[Spatial edit records]
━━━━━━
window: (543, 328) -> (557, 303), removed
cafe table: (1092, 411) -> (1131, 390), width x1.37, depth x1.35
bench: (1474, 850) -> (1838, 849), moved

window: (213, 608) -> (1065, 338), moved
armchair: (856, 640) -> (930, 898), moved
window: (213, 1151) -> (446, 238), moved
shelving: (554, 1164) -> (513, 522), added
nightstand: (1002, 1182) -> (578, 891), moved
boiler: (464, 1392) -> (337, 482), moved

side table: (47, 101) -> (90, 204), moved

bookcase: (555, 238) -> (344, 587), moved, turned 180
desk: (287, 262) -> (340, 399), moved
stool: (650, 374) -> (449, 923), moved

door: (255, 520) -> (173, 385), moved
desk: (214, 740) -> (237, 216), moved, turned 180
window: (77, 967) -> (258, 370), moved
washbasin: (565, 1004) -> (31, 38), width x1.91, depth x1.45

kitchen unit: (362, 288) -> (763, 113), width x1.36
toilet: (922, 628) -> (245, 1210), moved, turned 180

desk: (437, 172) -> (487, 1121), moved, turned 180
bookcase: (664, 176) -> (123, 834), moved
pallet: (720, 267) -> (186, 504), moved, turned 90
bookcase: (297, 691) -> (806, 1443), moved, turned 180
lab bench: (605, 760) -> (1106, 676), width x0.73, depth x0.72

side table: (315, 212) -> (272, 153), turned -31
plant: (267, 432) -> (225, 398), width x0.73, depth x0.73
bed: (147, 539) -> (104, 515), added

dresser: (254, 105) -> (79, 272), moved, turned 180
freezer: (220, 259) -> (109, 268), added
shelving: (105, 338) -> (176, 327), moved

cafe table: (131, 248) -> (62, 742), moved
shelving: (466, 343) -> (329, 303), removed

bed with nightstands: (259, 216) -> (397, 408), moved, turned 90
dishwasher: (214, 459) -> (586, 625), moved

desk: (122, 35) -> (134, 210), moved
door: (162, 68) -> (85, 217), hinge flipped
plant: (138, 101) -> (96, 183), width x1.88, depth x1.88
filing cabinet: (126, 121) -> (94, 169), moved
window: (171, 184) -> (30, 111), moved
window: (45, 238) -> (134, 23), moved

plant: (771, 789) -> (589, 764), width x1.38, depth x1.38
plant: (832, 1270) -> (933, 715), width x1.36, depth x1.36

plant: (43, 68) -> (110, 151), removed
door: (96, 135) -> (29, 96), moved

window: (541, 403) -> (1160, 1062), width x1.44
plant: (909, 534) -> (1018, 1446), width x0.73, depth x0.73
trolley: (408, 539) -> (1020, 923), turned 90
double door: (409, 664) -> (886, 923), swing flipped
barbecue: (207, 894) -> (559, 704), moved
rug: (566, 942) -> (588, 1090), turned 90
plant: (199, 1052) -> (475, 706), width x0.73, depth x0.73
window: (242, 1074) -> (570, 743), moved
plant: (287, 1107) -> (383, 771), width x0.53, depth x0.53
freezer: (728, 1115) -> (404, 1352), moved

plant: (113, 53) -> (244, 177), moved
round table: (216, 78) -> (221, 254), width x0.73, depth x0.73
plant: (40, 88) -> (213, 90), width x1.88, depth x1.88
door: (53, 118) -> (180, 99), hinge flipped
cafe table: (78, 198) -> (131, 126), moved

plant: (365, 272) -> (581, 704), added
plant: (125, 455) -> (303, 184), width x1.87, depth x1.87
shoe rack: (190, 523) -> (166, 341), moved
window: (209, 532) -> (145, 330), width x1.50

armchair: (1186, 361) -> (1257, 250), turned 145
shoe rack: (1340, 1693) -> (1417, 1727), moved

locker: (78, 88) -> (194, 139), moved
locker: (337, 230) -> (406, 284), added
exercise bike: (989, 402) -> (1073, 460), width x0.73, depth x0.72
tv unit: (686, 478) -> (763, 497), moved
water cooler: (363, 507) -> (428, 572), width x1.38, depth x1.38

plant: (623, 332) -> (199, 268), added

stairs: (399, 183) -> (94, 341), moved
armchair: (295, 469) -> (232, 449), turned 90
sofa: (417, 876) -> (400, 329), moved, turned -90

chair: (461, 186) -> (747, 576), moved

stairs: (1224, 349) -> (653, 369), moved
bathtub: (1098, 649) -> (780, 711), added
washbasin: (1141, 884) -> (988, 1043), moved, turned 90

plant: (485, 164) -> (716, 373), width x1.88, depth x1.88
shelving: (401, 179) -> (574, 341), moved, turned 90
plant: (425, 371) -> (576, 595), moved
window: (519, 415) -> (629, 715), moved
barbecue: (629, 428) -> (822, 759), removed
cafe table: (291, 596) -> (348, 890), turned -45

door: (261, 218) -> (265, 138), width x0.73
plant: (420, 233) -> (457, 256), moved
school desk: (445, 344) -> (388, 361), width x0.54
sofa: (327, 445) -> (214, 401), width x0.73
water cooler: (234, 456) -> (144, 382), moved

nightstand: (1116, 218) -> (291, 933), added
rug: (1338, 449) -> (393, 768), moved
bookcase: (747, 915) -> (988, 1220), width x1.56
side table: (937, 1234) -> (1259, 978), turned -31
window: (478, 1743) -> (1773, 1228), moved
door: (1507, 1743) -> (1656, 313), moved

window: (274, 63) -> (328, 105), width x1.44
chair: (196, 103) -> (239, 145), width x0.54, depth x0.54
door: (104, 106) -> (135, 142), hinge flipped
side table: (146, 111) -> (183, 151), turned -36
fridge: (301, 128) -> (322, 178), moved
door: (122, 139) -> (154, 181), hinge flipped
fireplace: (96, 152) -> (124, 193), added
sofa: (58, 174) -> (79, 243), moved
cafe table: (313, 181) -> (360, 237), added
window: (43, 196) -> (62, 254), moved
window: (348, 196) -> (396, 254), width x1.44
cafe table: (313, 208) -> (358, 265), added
━━━━━━
What this task involves: Your reply should consist of one number: how many lines in the entries contain the string "sofa".

Task solution: 3